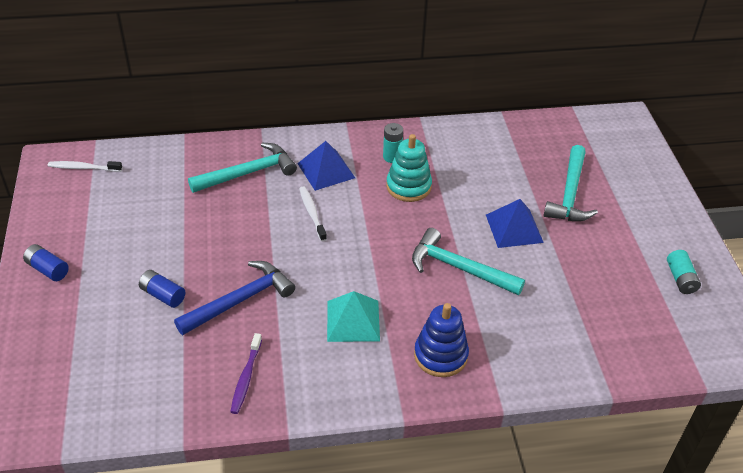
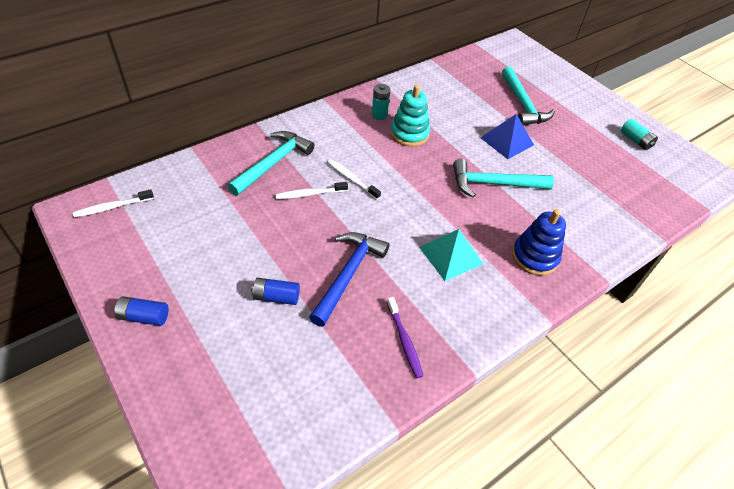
camera: 30 degrees left, 5 degrees up
blue pyramid [297,141,355,191] -> none
none -> white toothbrush [275,182,348,199]

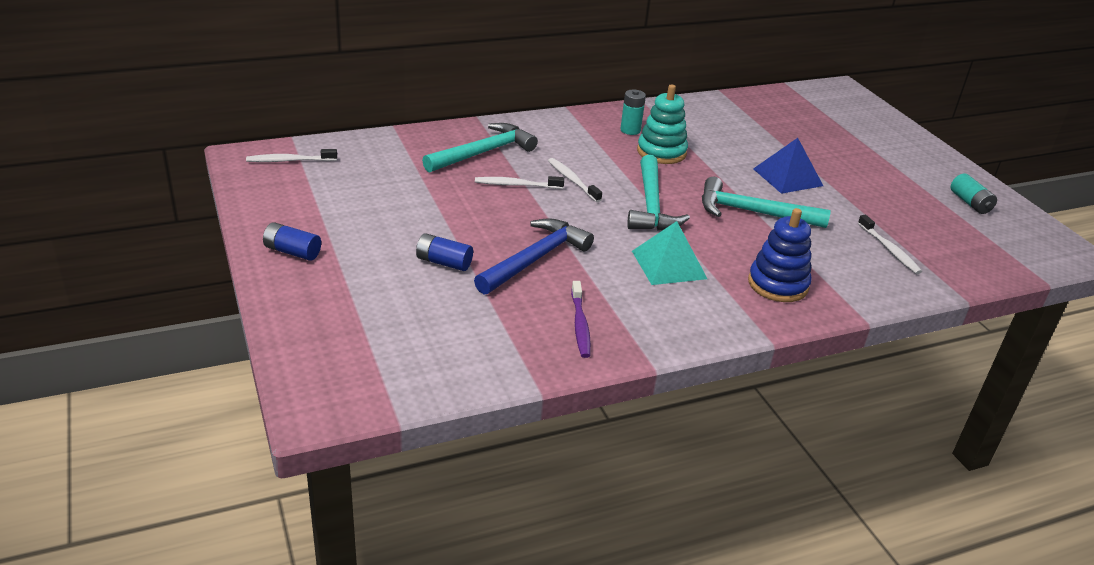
camera: 15 degrees right, 15 degrees down
turquoise hammer [502,67,555,125] -> turquoise hammer moved to [627,155,690,231]
none -> white toothbrush [858,215,922,274]

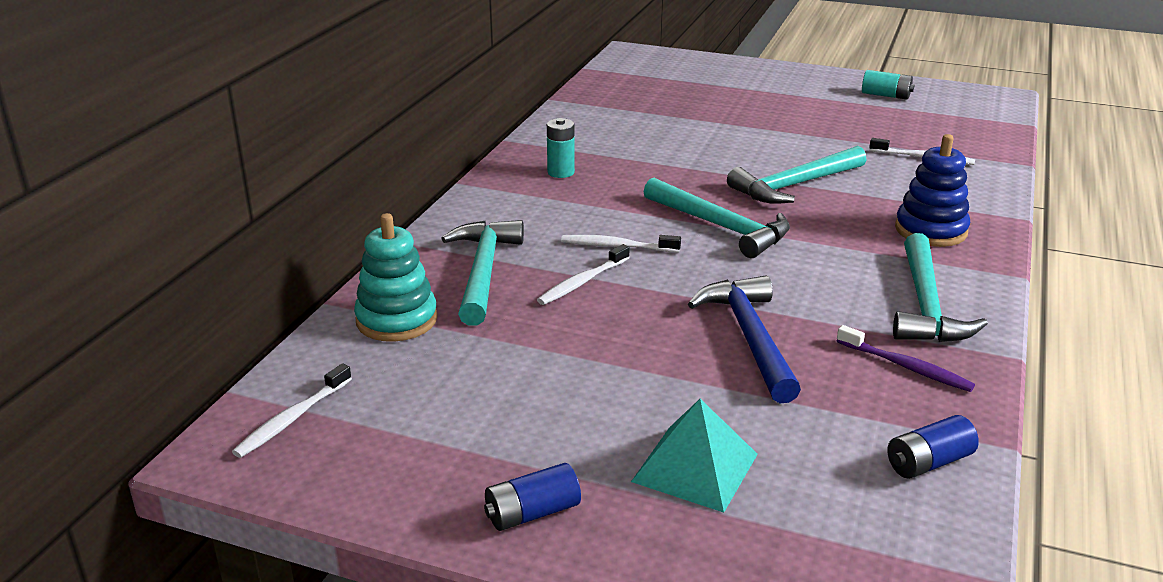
camera: 45 degrees left, 5 degrees down
blue battery [416,233,473,271] -> blue battery moved to [887,415,979,479]
turquoise pyramid [632,221,707,285] -> turquoise pyramid moved to [631,399,758,513]
turquoise stacking toy [637,84,688,164] -> turquoise stacking toy moved to [354,213,437,342]
blue pyramid [753,138,823,194] -> none
none -> turquoise hammer [893,233,988,342]

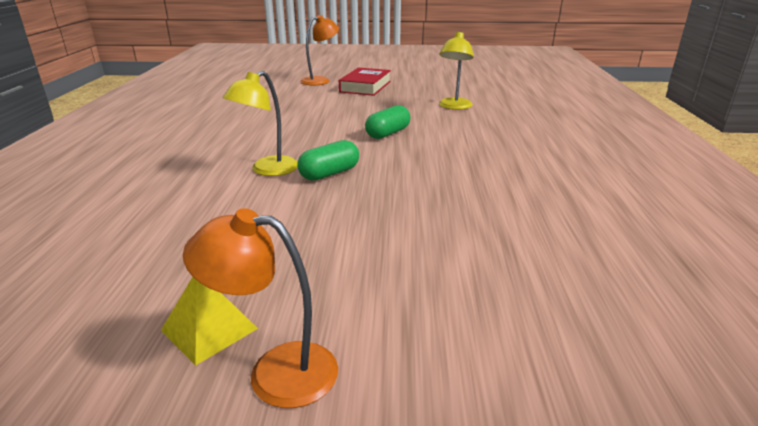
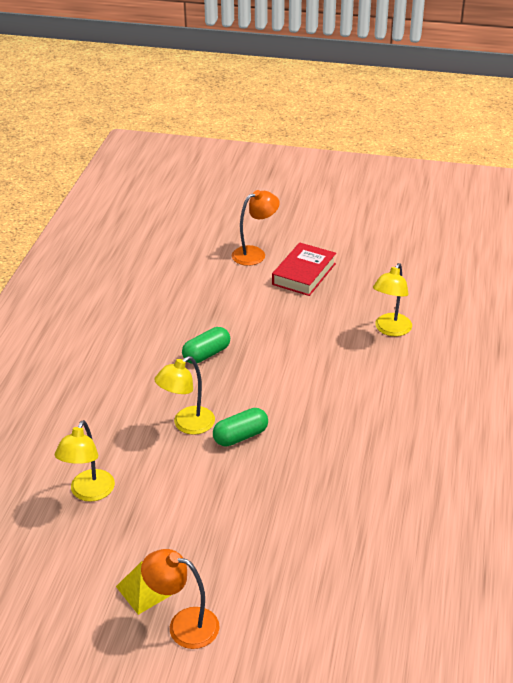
camera: 10 degrees right, 10 degrees up
green capsule [365,105,410,139] -> green capsule moved to [182,327,230,364]
none -> yellow lamp [55,420,115,502]

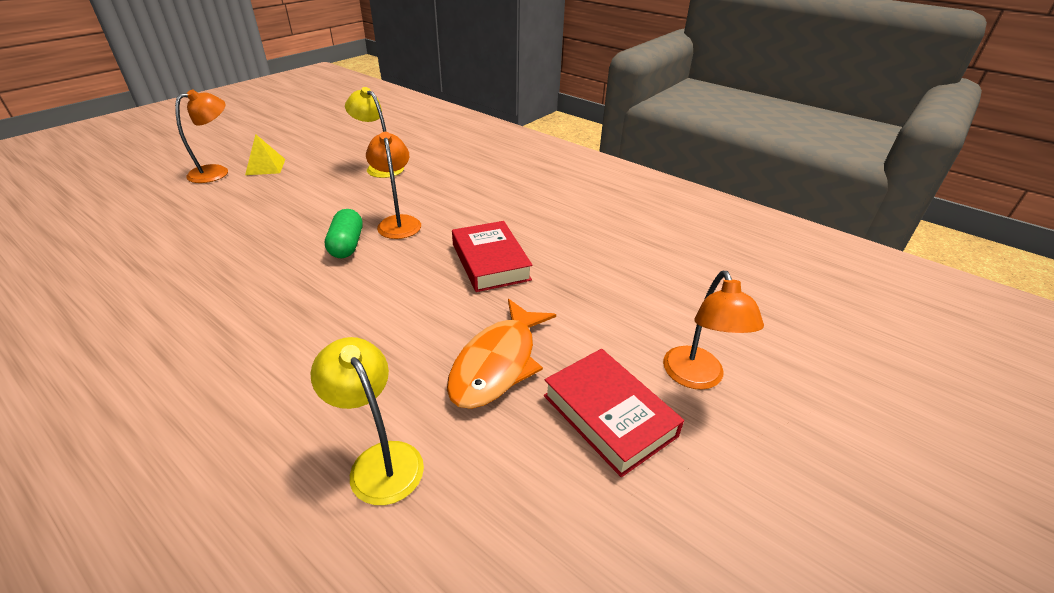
camera: 115 degrees right, 0 degrees up
yellow lamp [154,356,215,435] -> orange lamp [366,132,421,239]
green capsule [182,327,230,364] -> red book [452,221,533,292]
none -> orange fish [447,299,556,409]

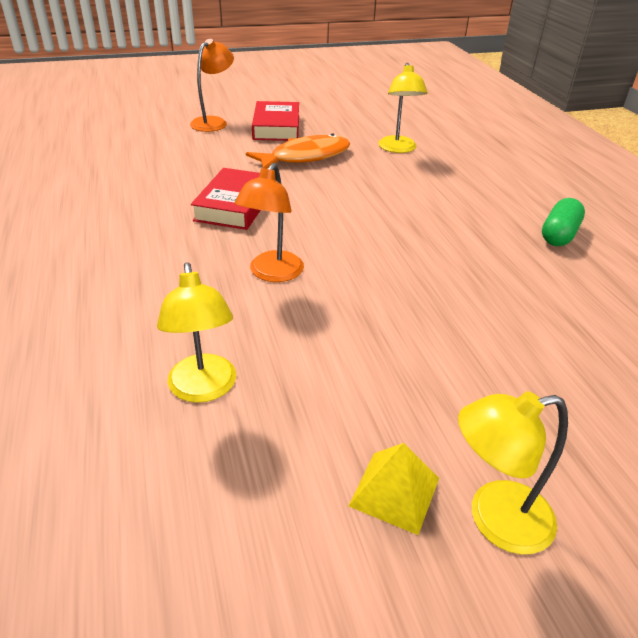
camera: 145 degrees left, 0 degrees up
orange lamp [175,89,228,183] -> yellow lamp [458,391,568,555]
green capsule [325,209,363,258] -> green capsule moved to [542,198,585,246]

What you should do:
From the material above, output only the span of lines that starts at the one containing "blue pyramid [297,141,355,191] -> none" and finishes at the one containing "orange lamp [175,89,228,183]", word for word and free of pictures.

Answer for the task:
blue pyramid [297,141,355,191] -> none
none -> white toothbrush [275,182,348,199]

camera: 15 degrees right, 15 degrees down
turquoise hammer [502,67,555,125] -> turquoise hammer moved to [627,155,690,231]
none -> white toothbrush [858,215,922,274]

camera: 45 degrees left, 5 degrees down
blue battery [416,233,473,271] -> blue battery moved to [887,415,979,479]
turquoise pyramid [632,221,707,285] -> turquoise pyramid moved to [631,399,758,513]
turquoise stacking toy [637,84,688,164] -> turquoise stacking toy moved to [354,213,437,342]
blue pyramid [753,138,823,194] -> none
none -> turquoise hammer [893,233,988,342]

camera: 10 degrees right, 10 degrees up
green capsule [365,105,410,139] -> green capsule moved to [182,327,230,364]
none -> yellow lamp [55,420,115,502]

camera: 115 degrees right, 0 degrees up
yellow lamp [154,356,215,435] -> orange lamp [366,132,421,239]
green capsule [182,327,230,364] -> red book [452,221,533,292]
none -> orange fish [447,299,556,409]

camera: 145 degrees left, 0 degrees up
orange lamp [175,89,228,183] -> yellow lamp [458,391,568,555]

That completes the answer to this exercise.